» **Supplied material**:
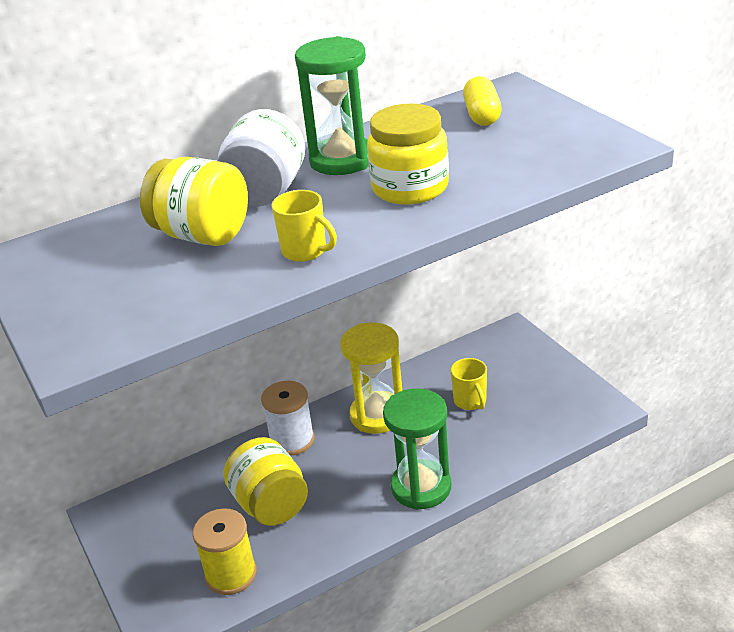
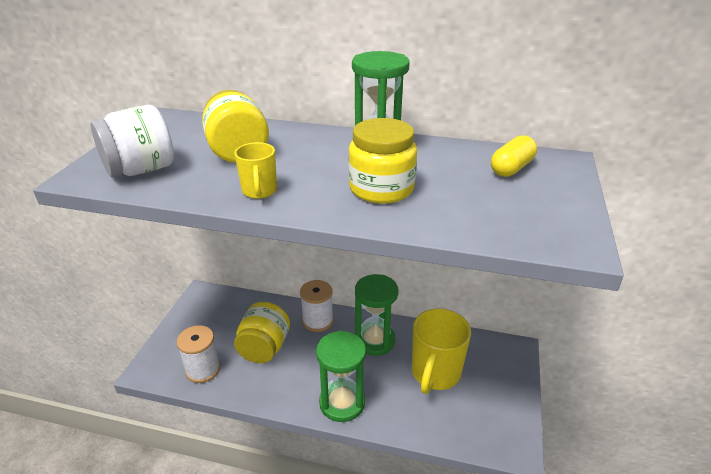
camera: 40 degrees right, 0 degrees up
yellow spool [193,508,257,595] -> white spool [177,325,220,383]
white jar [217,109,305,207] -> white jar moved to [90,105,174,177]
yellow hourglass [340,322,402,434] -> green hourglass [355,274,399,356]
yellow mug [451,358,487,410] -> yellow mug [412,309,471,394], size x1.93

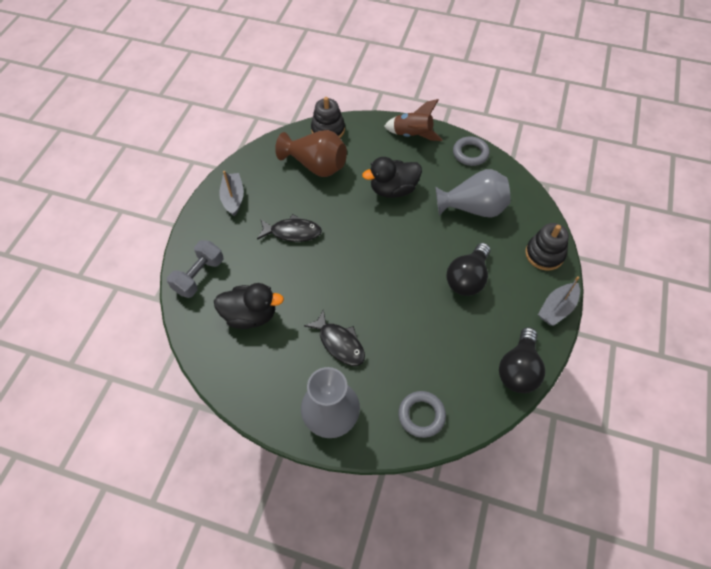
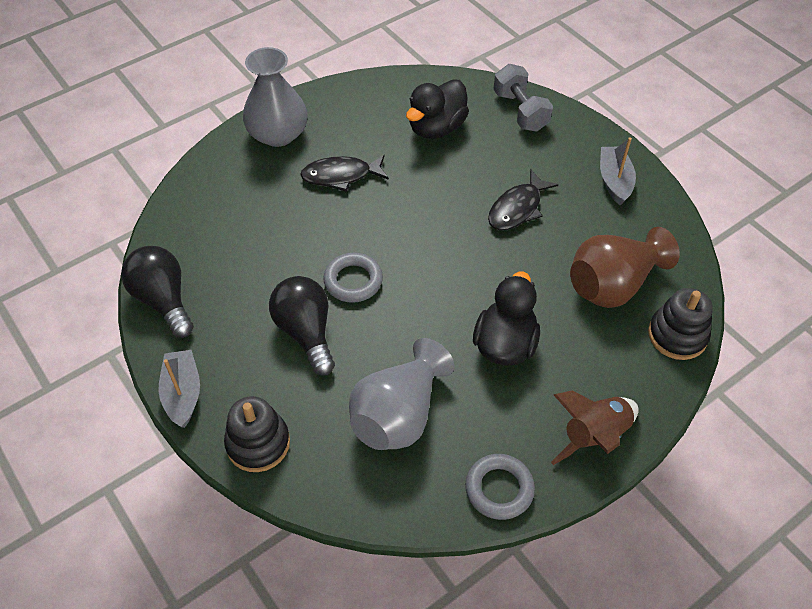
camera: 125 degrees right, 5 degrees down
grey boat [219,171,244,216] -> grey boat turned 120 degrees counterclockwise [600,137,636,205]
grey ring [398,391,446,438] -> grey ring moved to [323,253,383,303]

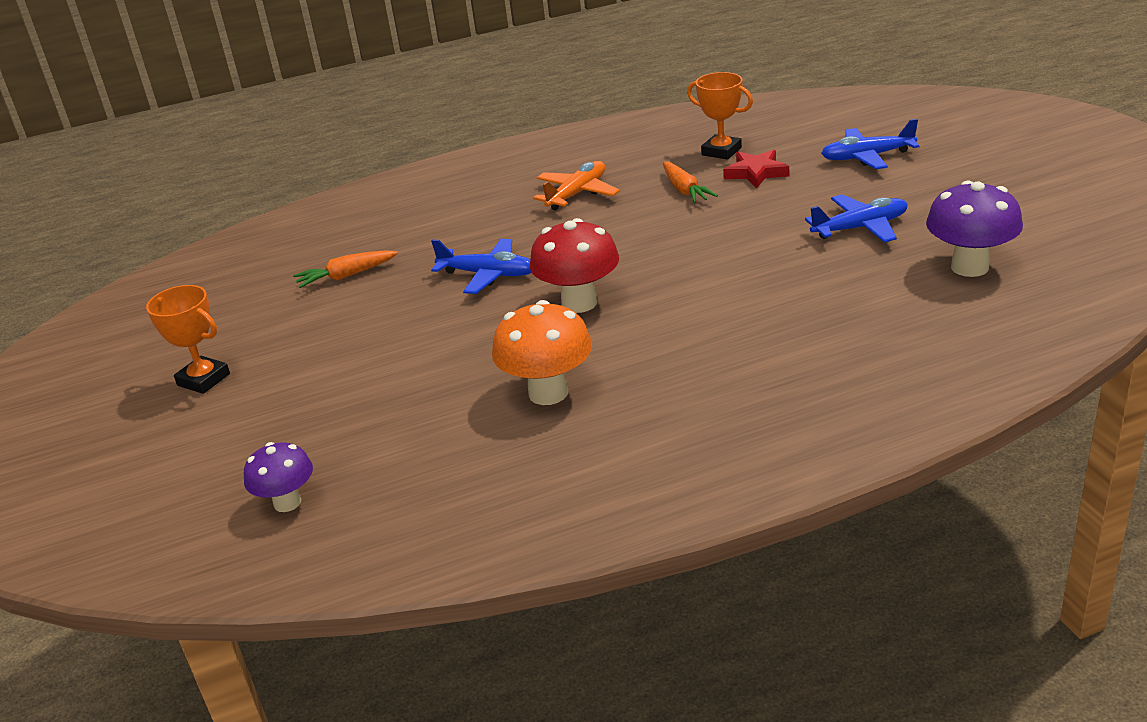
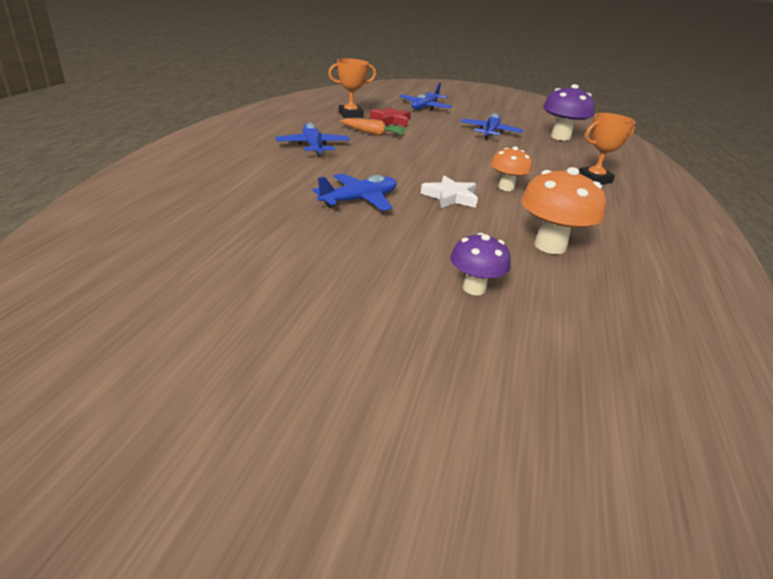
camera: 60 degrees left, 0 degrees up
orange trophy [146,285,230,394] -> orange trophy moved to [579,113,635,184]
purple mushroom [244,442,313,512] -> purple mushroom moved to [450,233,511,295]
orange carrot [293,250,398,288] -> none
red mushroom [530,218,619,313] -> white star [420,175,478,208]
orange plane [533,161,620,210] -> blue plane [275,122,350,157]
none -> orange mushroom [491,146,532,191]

---

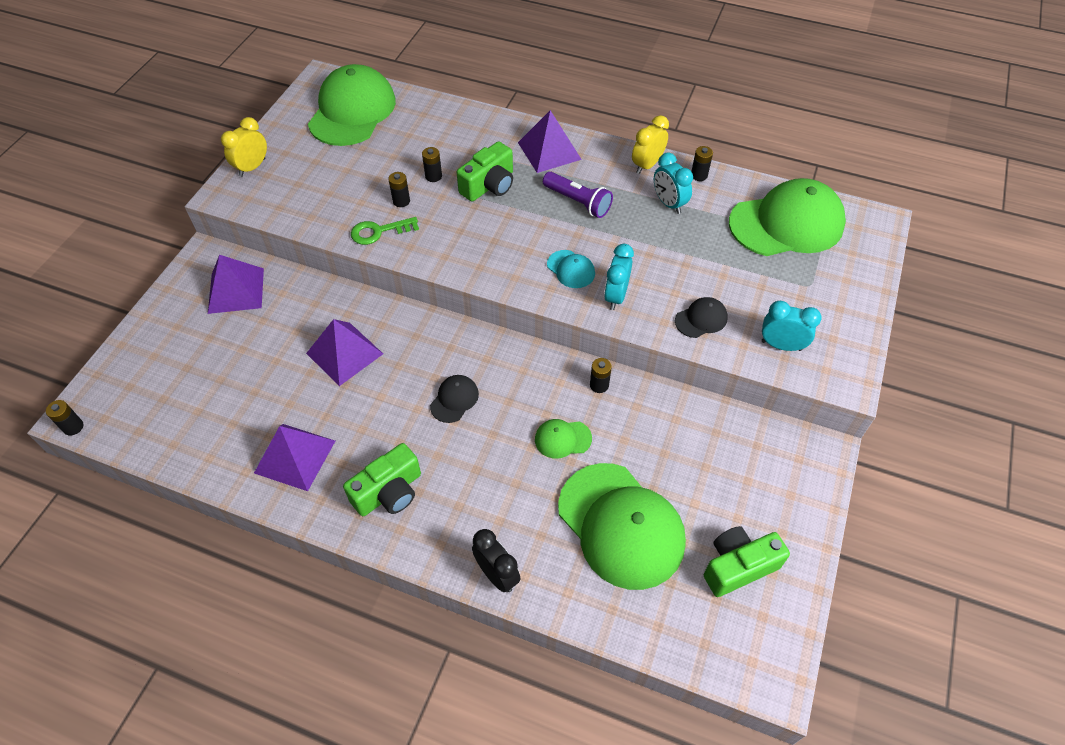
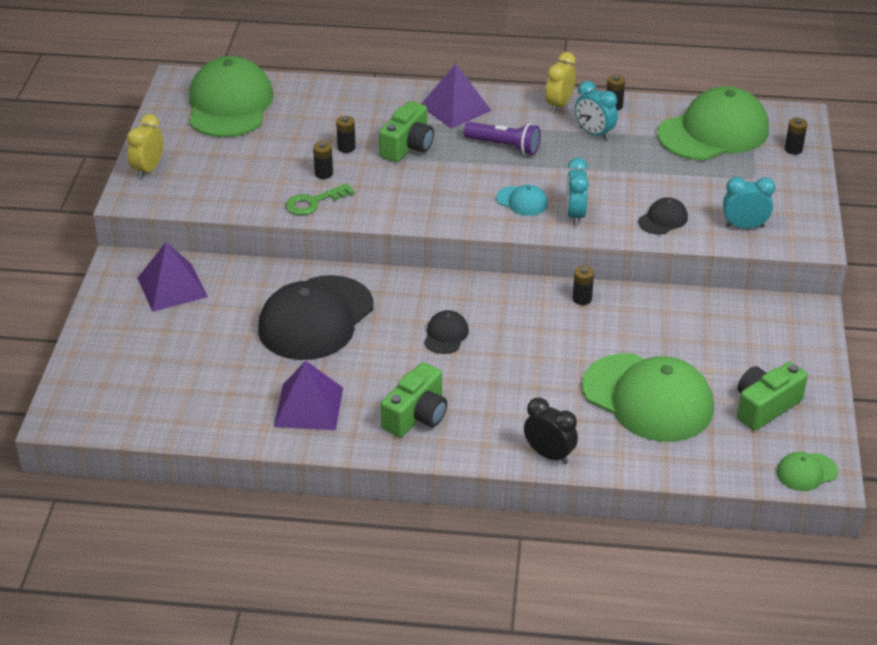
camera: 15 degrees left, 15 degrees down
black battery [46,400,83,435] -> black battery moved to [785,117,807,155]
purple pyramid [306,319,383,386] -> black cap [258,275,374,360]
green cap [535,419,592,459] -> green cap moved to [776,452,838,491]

» **Action item**:
Please output the lines of the listing above that fall in the stretch from the one with "purple mushroom [244,442,313,512]" through the one with "none -> orange mushroom [491,146,532,191]", exactly and only those.

» **Answer**:
purple mushroom [244,442,313,512] -> purple mushroom moved to [450,233,511,295]
orange carrot [293,250,398,288] -> none
red mushroom [530,218,619,313] -> white star [420,175,478,208]
orange plane [533,161,620,210] -> blue plane [275,122,350,157]
none -> orange mushroom [491,146,532,191]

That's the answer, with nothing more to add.